[[ INPUT DATA, beginning ]]

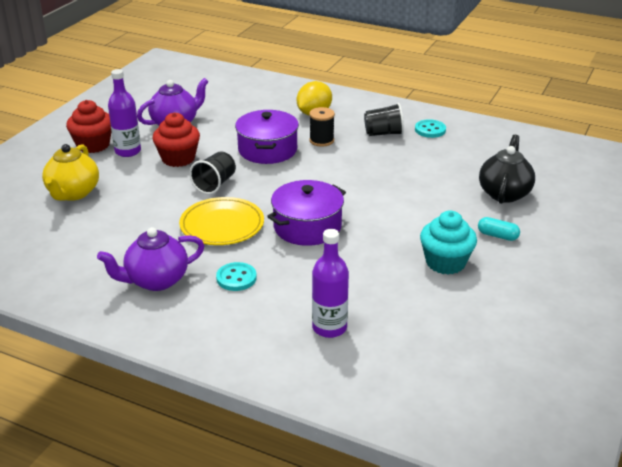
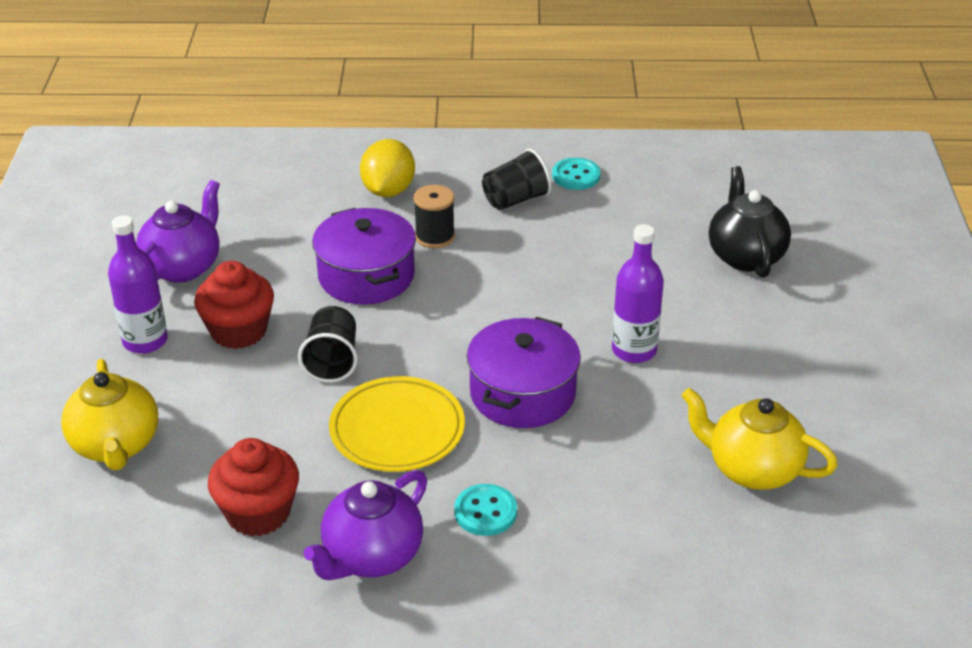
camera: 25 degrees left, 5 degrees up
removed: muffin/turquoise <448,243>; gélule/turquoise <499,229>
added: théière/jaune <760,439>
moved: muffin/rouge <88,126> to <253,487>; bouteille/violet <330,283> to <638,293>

[[ INPUT DATA, end ]]

* [WORK TO BE COMPLETED]:
Take the lines from the one containing "removed: muffin/turquoise <448,243>;" to the last line of the material above and write them out exactly.

* [YOUR RESPONSE]:
removed: muffin/turquoise <448,243>; gélule/turquoise <499,229>
added: théière/jaune <760,439>
moved: muffin/rouge <88,126> to <253,487>; bouteille/violet <330,283> to <638,293>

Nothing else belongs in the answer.